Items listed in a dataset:
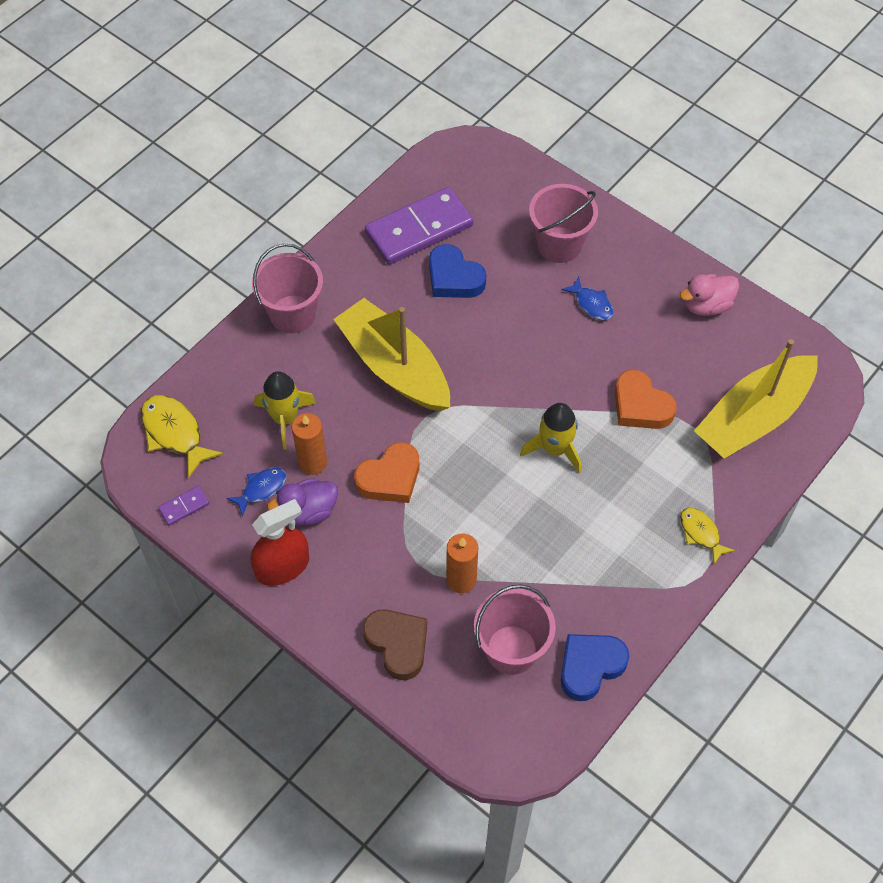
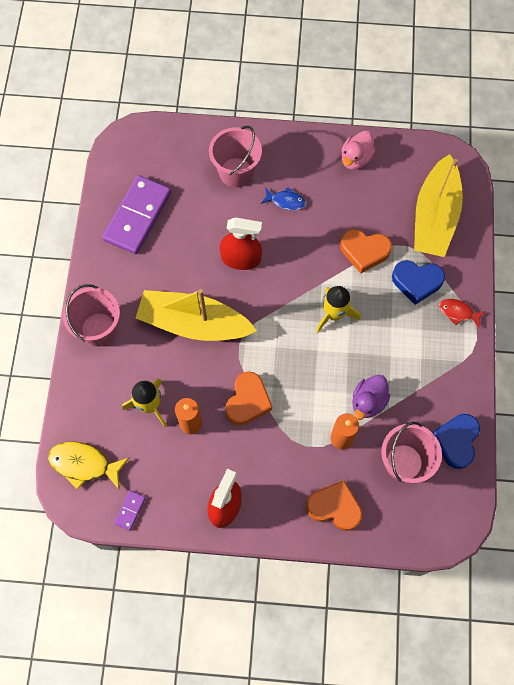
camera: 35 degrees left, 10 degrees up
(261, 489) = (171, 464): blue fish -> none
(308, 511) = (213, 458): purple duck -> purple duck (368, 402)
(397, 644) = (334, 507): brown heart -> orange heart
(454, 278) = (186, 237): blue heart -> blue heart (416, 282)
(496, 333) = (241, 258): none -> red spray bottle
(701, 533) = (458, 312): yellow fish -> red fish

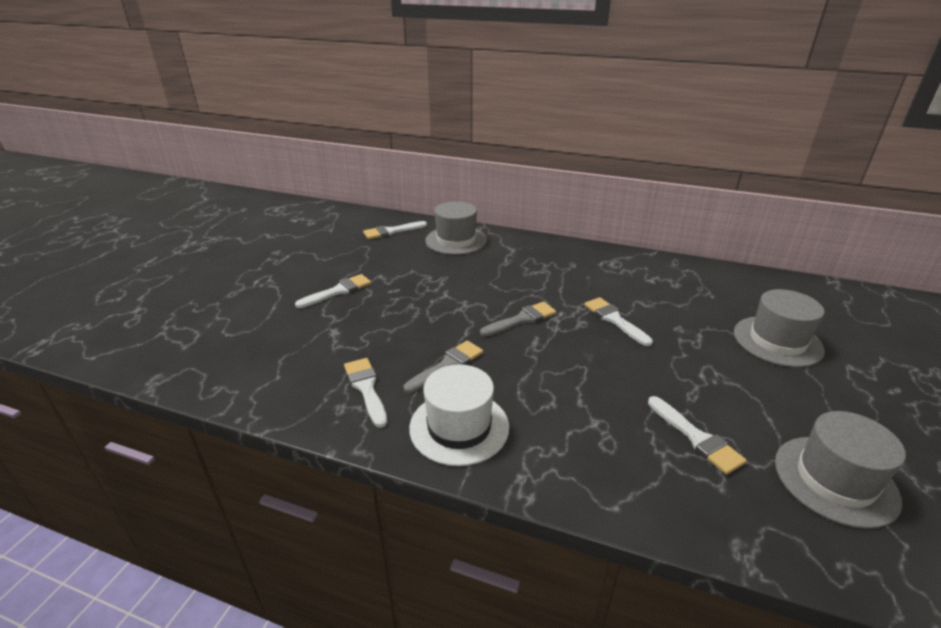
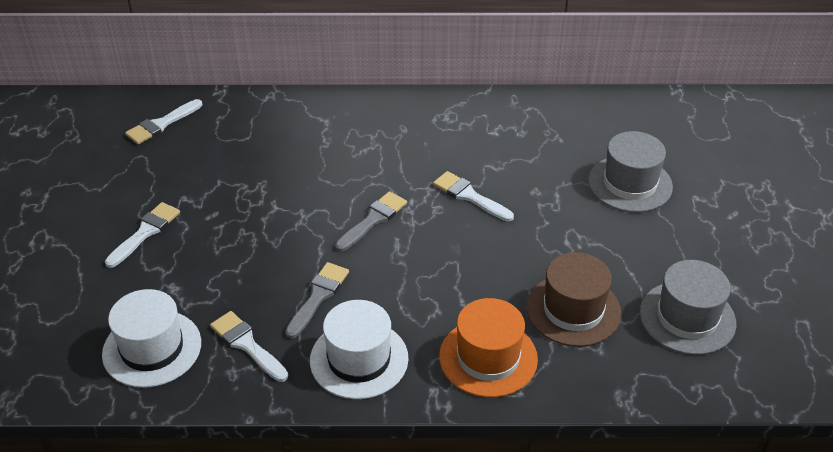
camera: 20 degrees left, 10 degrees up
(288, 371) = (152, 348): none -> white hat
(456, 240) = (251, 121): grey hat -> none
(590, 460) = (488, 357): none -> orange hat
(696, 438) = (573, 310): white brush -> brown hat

---

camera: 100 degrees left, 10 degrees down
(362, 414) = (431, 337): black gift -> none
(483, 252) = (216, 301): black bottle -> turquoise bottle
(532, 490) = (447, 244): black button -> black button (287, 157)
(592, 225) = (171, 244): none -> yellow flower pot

---

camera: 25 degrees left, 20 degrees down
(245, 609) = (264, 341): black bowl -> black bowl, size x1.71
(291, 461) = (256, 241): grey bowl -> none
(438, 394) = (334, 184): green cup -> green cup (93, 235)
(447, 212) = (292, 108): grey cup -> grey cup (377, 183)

**Your goal:** Reproduce the entries exactly, from the line with "camera: 35 degrees left, 10 degrees up" to the line with "(696, 438) = (573, 310): white", both lines included, keeping no pictures.

**Solution to this problem:**
camera: 35 degrees left, 10 degrees up
(261, 489) = (171, 464): blue fish -> none
(308, 511) = (213, 458): purple duck -> purple duck (368, 402)
(397, 644) = (334, 507): brown heart -> orange heart
(454, 278) = (186, 237): blue heart -> blue heart (416, 282)
(496, 333) = (241, 258): none -> red spray bottle
(701, 533) = (458, 312): yellow fish -> red fish

camera: 20 degrees left, 10 degrees up
(288, 371) = (152, 348): none -> white hat
(456, 240) = (251, 121): grey hat -> none
(590, 460) = (488, 357): none -> orange hat
(696, 438) = (573, 310): white brush -> brown hat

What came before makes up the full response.